▶ Exercise instructions
All lines in the records below that hold "minus" are to be shown.

▶ Data excerpts
────────────────────
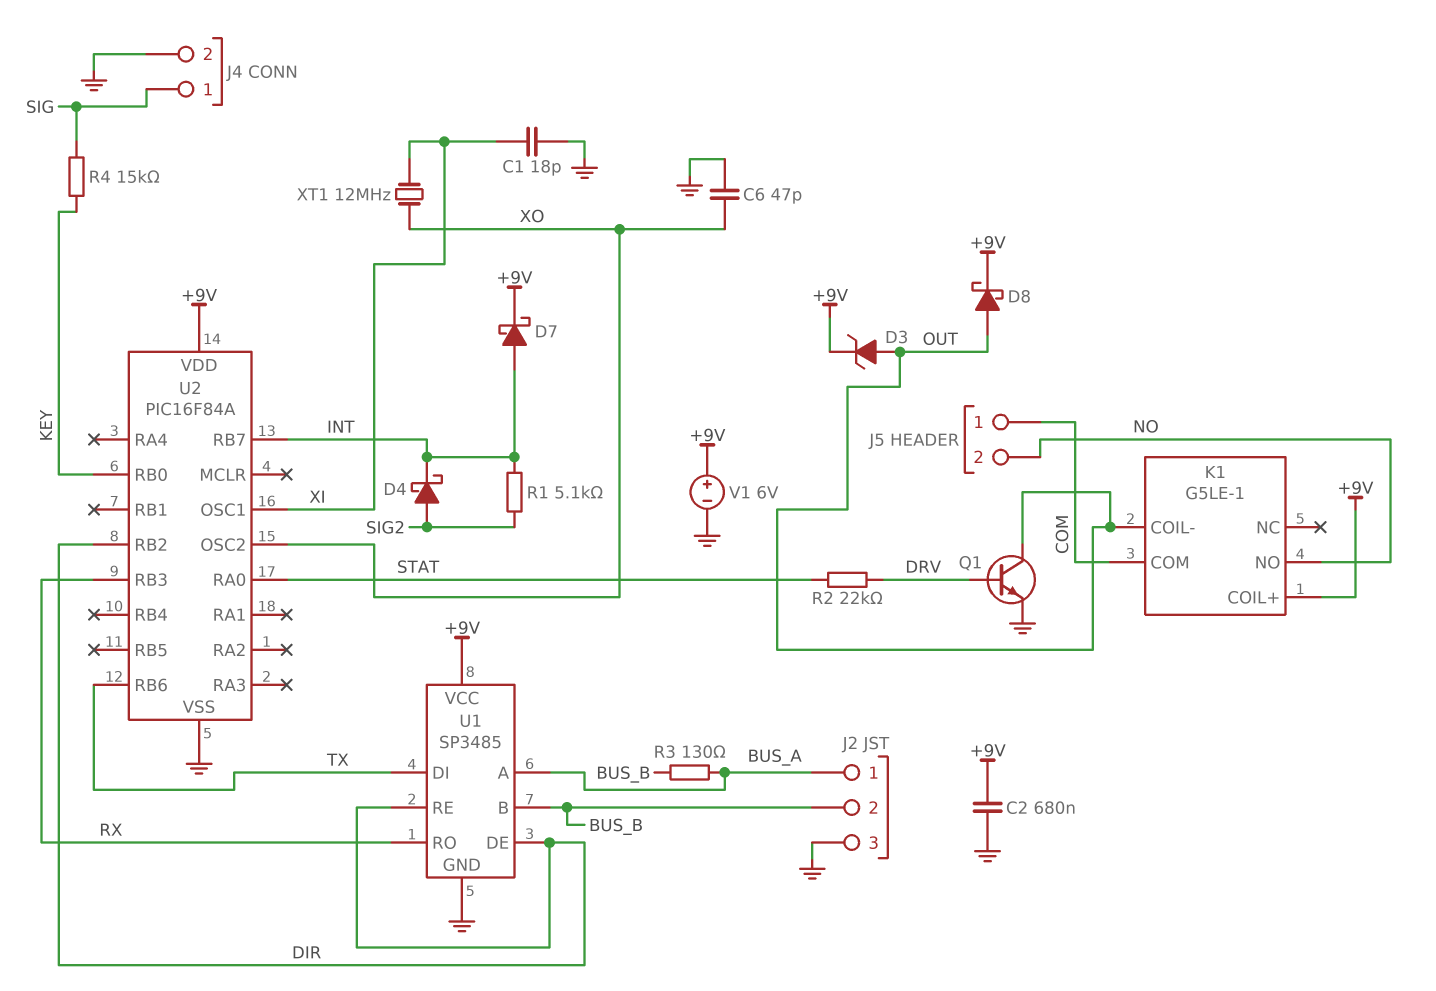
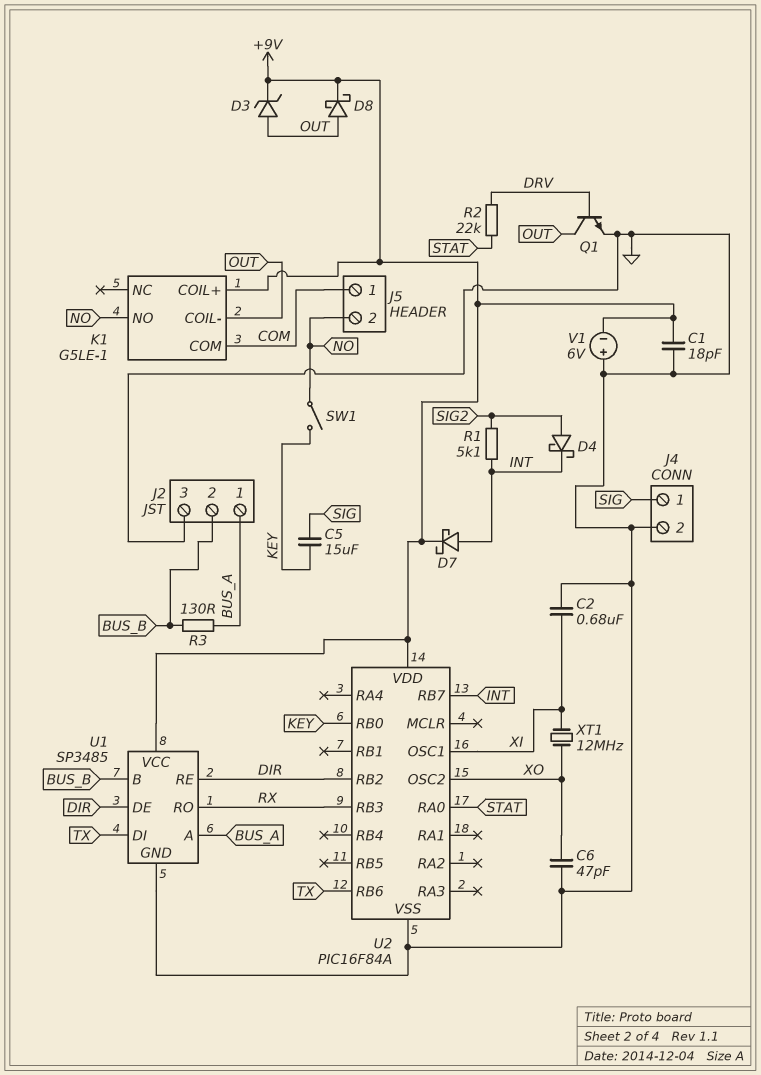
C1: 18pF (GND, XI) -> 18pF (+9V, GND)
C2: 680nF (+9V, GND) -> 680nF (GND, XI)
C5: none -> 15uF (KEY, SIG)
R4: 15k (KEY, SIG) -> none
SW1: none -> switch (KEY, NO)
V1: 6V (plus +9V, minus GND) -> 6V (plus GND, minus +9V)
────────────────────
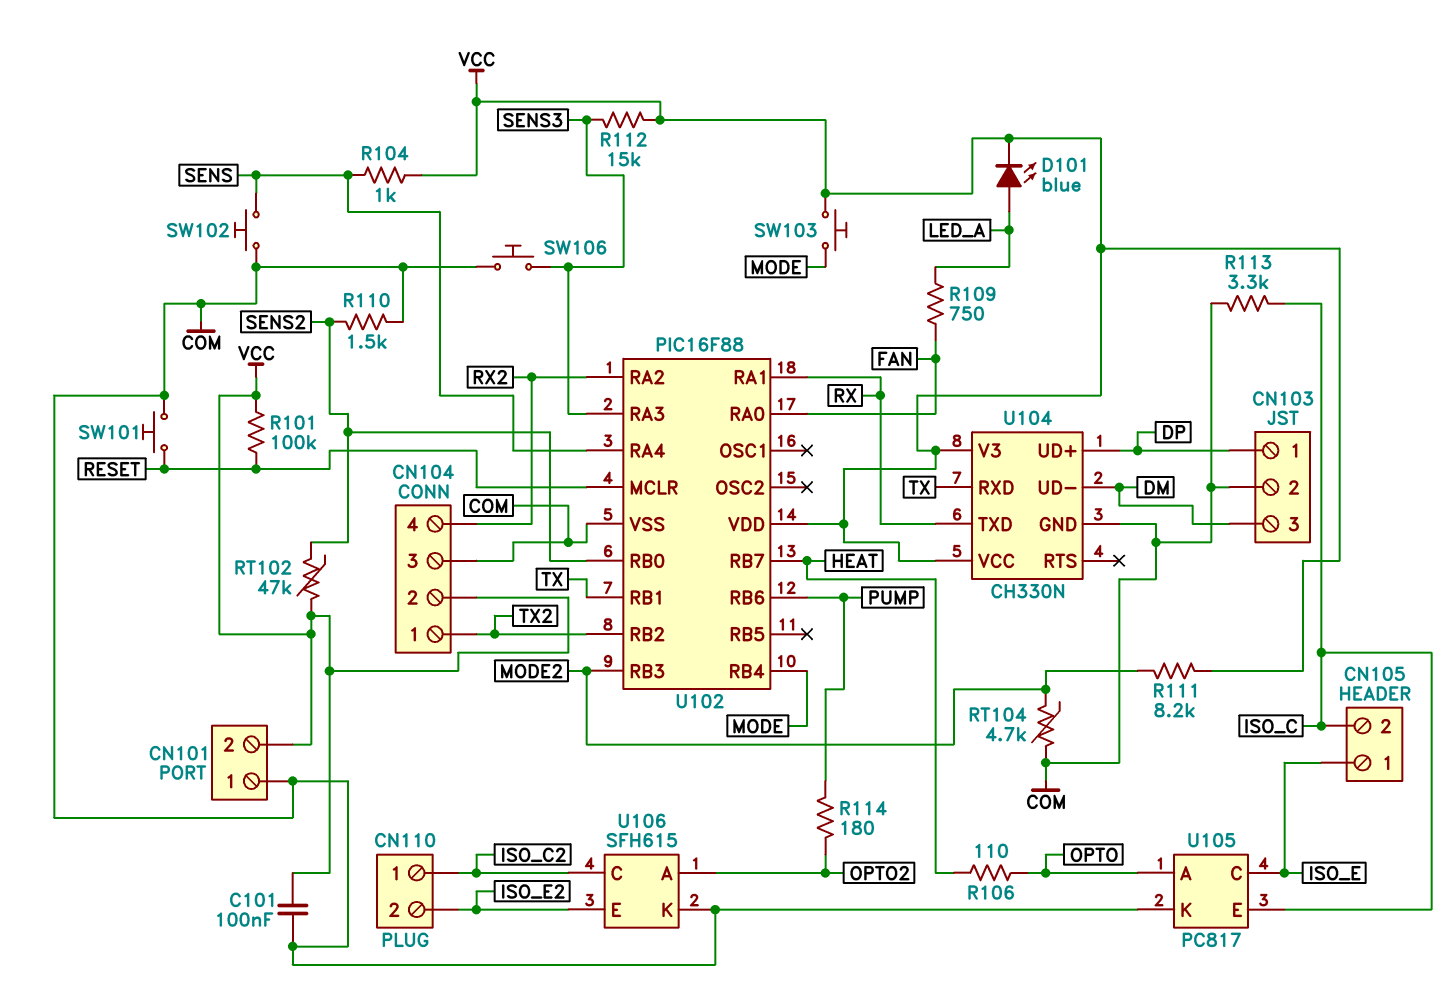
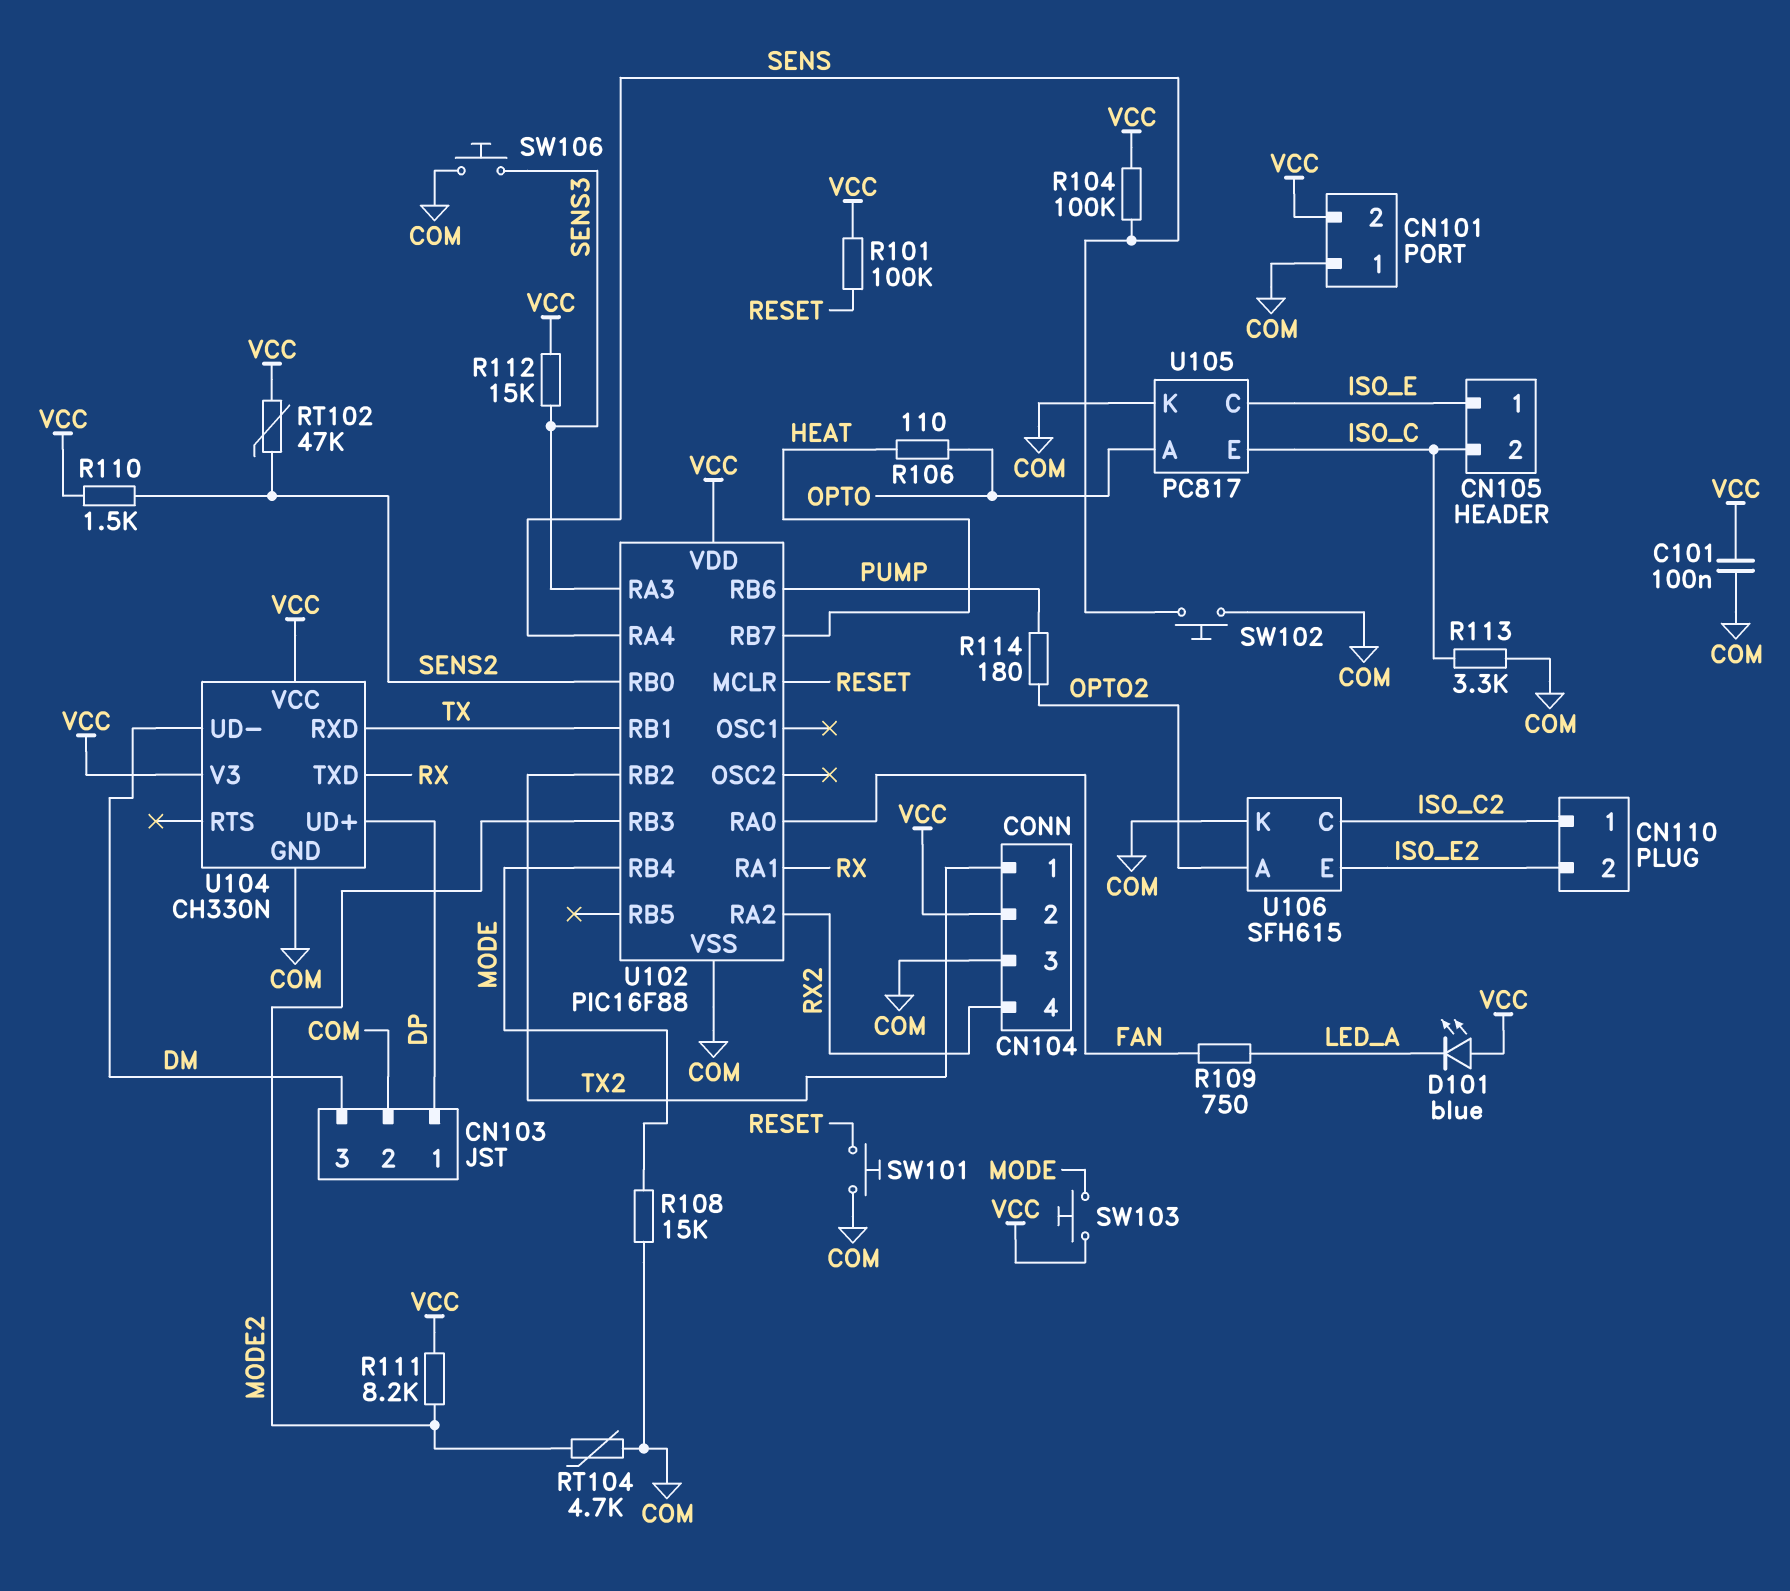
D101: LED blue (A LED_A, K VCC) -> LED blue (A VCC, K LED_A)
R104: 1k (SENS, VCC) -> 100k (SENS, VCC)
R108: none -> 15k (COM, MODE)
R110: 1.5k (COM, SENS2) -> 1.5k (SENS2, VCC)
────────────────────
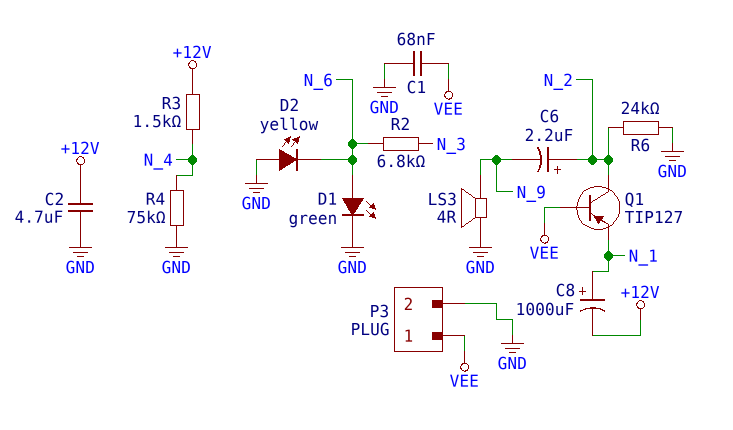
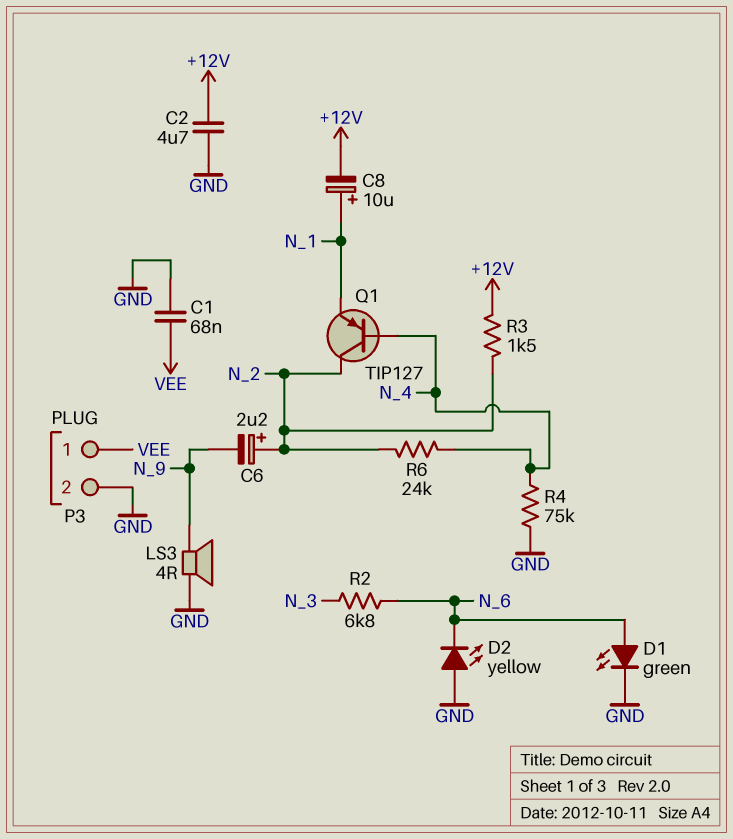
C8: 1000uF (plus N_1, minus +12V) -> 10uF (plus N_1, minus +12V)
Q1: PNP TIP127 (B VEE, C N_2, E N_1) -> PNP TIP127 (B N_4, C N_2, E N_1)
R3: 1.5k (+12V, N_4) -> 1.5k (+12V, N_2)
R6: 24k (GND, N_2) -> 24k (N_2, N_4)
────────────────────
▶ Task solution
V1: 6V (plus +9V, minus GND) -> 6V (plus GND, minus +9V)
C8: 1000uF (plus N_1, minus +12V) -> 10uF (plus N_1, minus +12V)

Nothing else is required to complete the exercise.